*Recorded data*.
[Start of section]

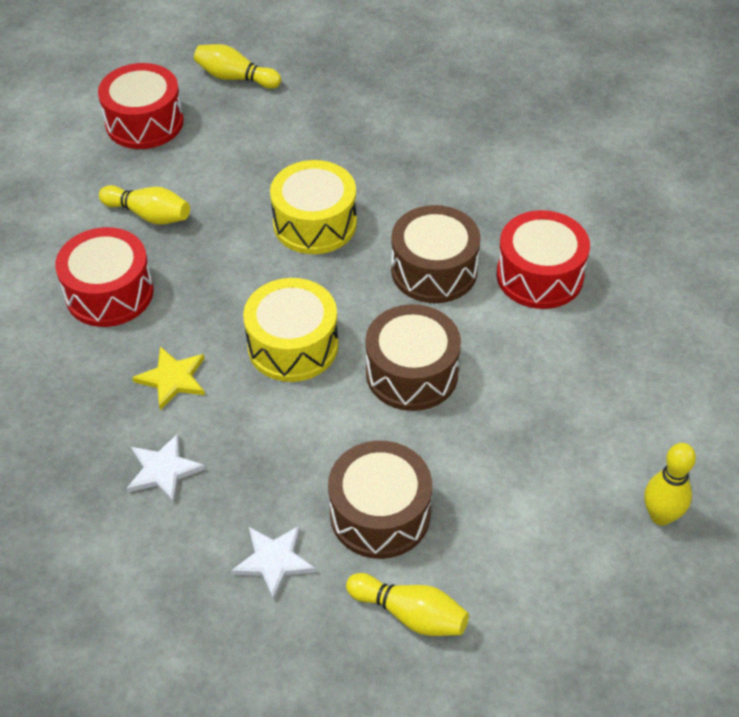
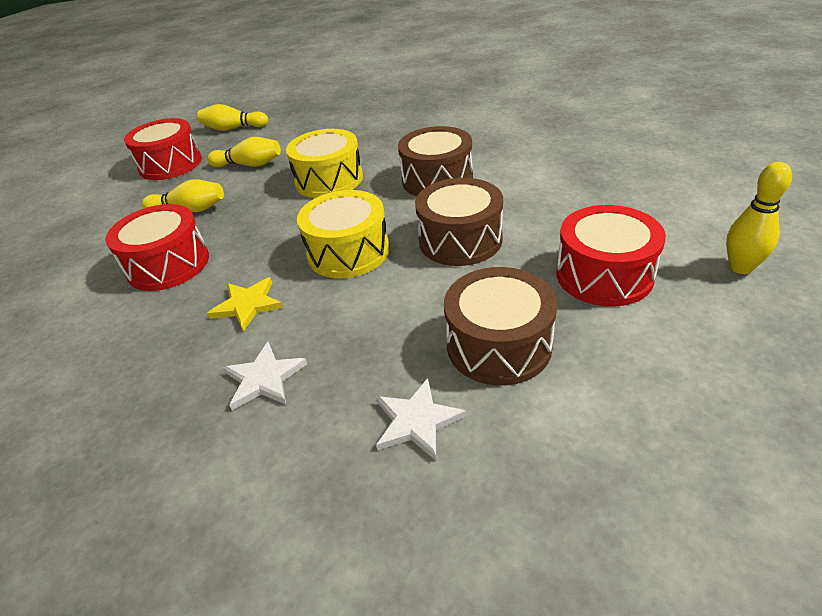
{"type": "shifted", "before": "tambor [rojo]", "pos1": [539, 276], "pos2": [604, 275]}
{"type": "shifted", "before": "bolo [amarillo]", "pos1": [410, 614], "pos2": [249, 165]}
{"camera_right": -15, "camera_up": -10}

[End of section]

*What you will do*. Repeat the whole of the material above exactly, but keep the pictures out.

*Result of the exercise*.
{"type": "shifted", "before": "tambor [rojo]", "pos1": [539, 276], "pos2": [604, 275]}
{"type": "shifted", "before": "bolo [amarillo]", "pos1": [410, 614], "pos2": [249, 165]}
{"camera_right": -15, "camera_up": -10}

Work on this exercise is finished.